Top of DATASET EXTRACT
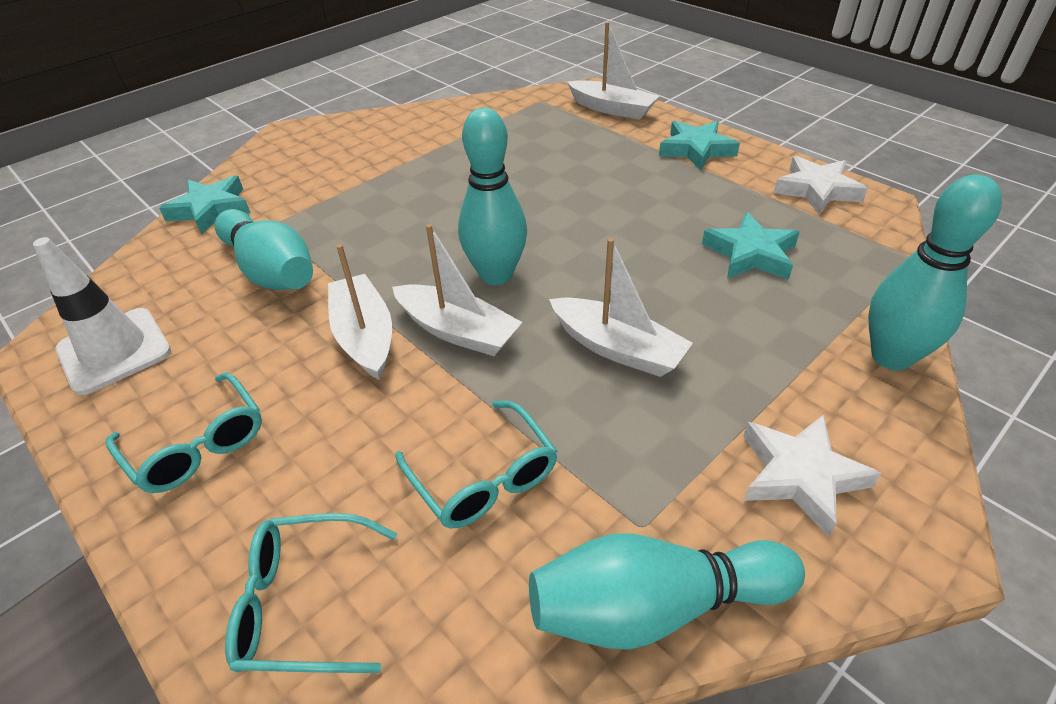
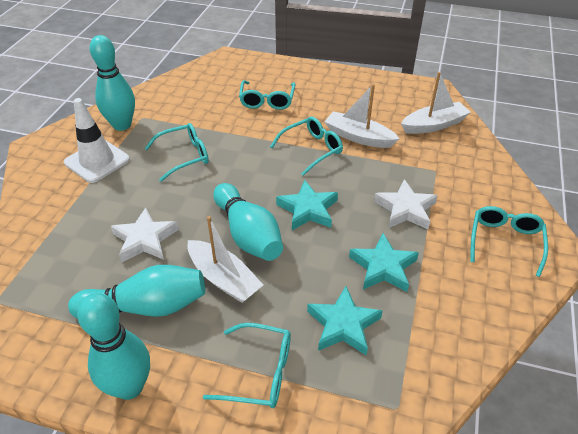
turquoise glasses: 3 -> 5
white boat: 4 -> 3

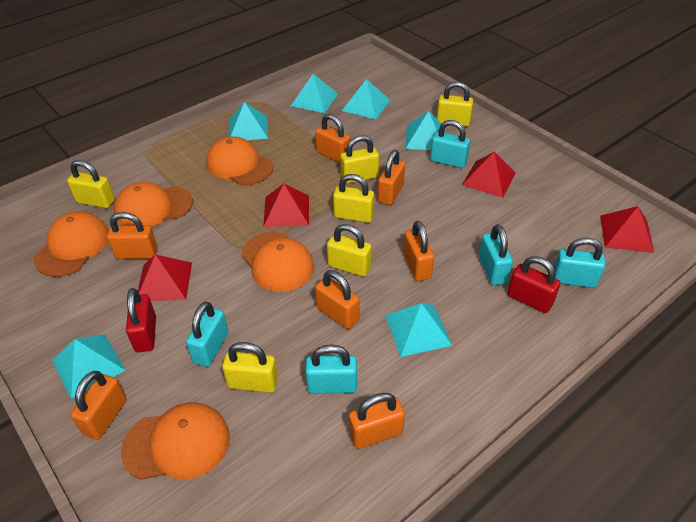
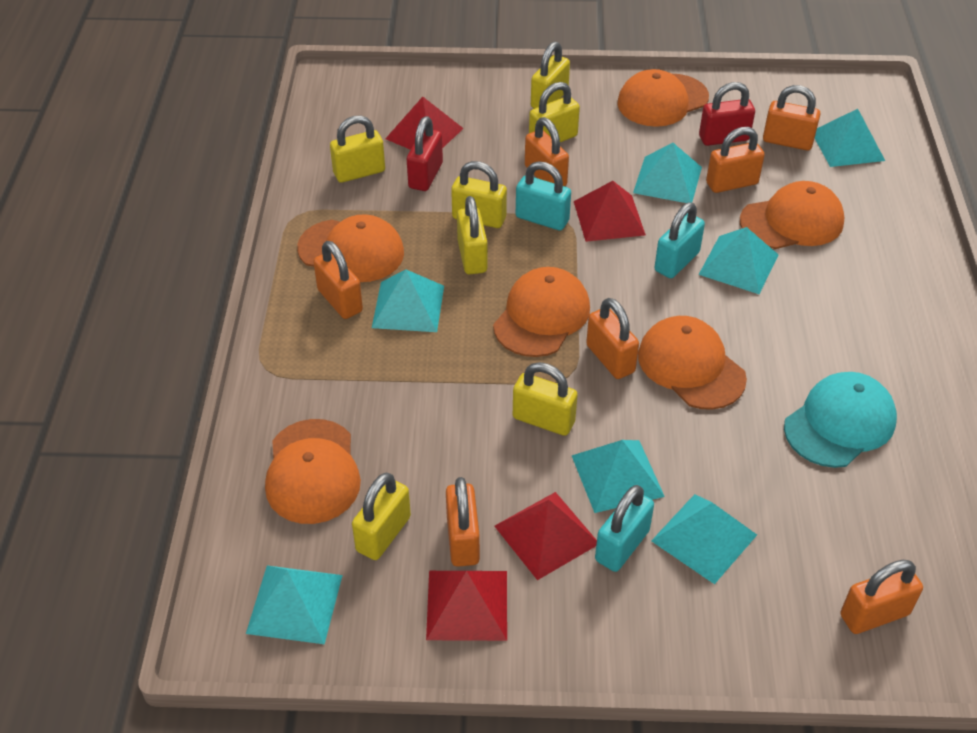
orange cap: 5 -> 6
turquoise cap: 0 -> 1
turquoise padlock: 5 -> 3
turquoise pyramid: 6 -> 7
yellow padlock: 6 -> 7

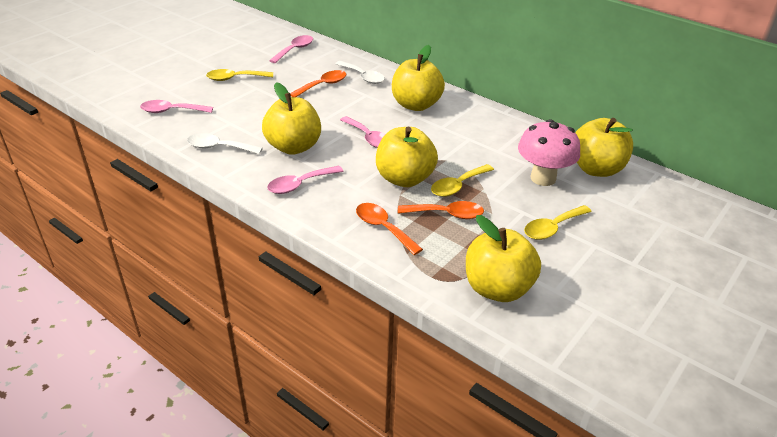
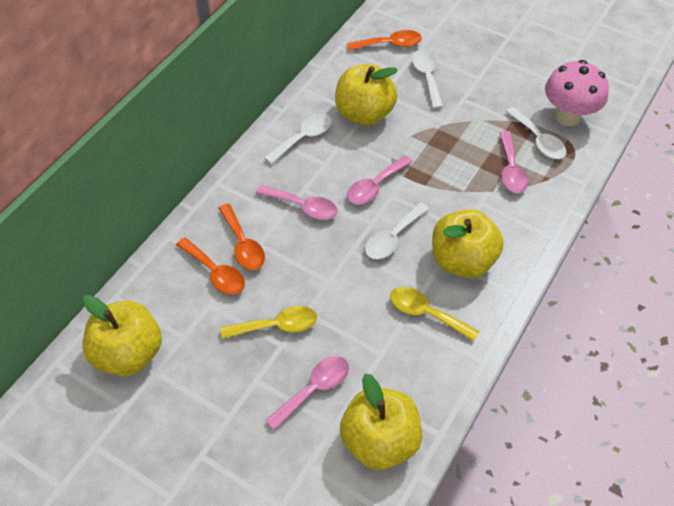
white spoon: 2 -> 4
yellow apple: 5 -> 4
yellow spoon: 3 -> 2

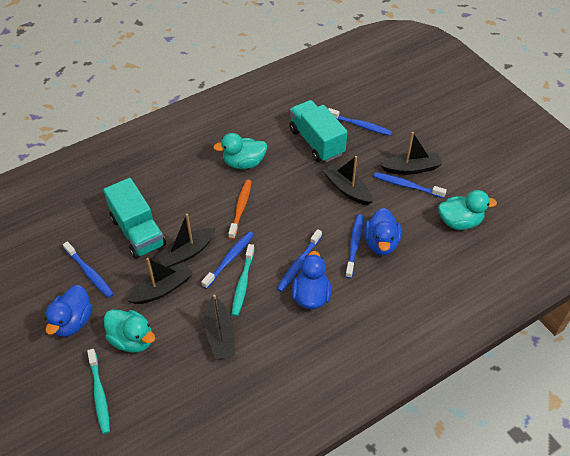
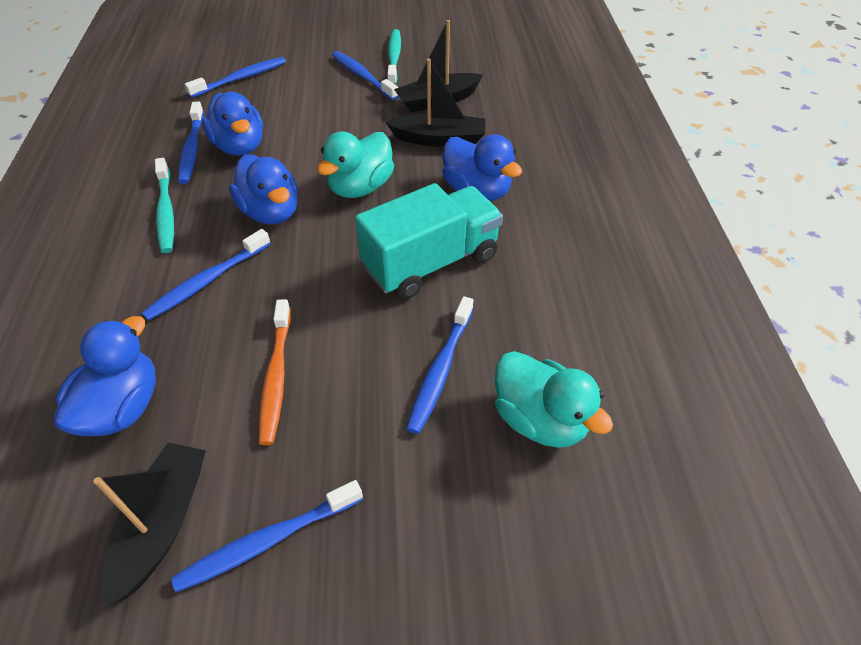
black boat: 5 -> 3
blue duck: 3 -> 4
turquoise duck: 3 -> 2
turquoise truck: 2 -> 1

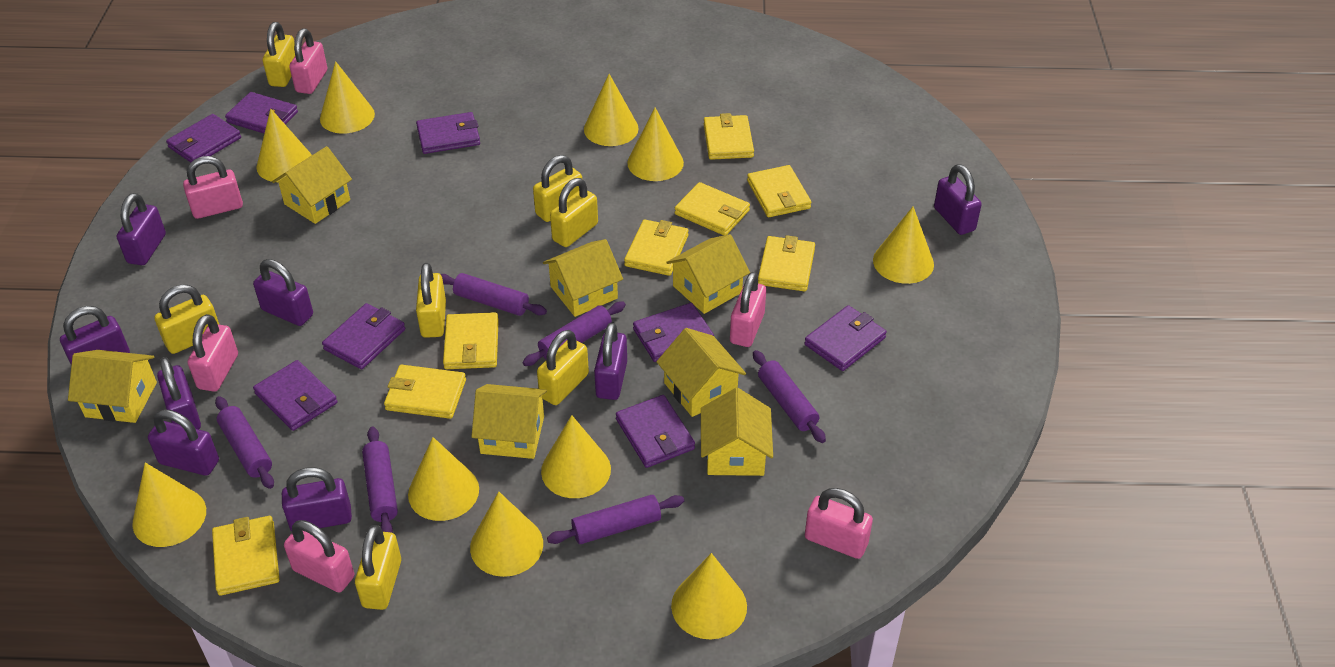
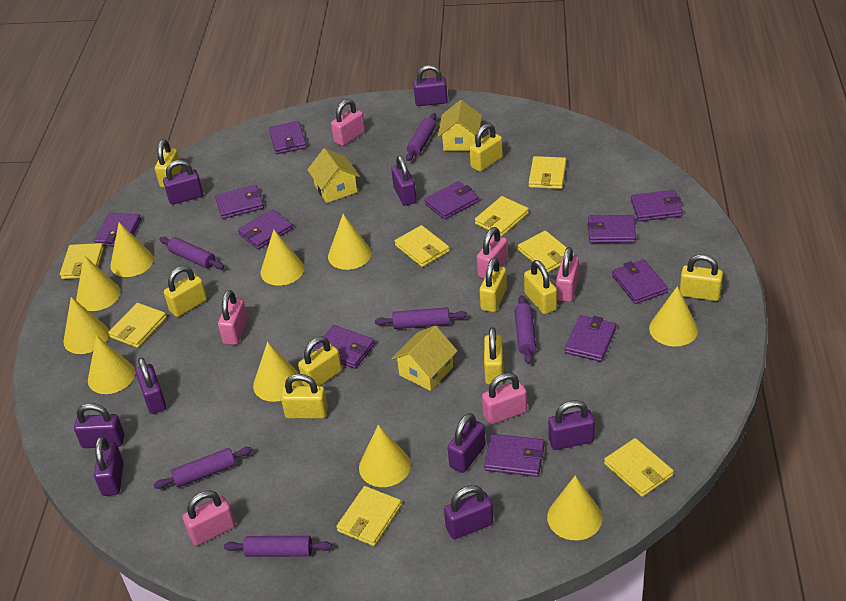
purple padlock: 8 -> 9
purple wallet: 8 -> 11
yellow house: 7 -> 3
yellow padlock: 7 -> 9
Bottom of DATASET EXTRACT
◆ EXERCISE INSTRUCTIONS: In the entries above, find the line containing "blue duck: 3 -> 4", then please retype it and every line after it through the last, exactly as written, omitting pictures.

◆ EXPECTED ANSWER:
blue duck: 3 -> 4
turquoise duck: 3 -> 2
turquoise truck: 2 -> 1

purple padlock: 8 -> 9
purple wallet: 8 -> 11
yellow house: 7 -> 3
yellow padlock: 7 -> 9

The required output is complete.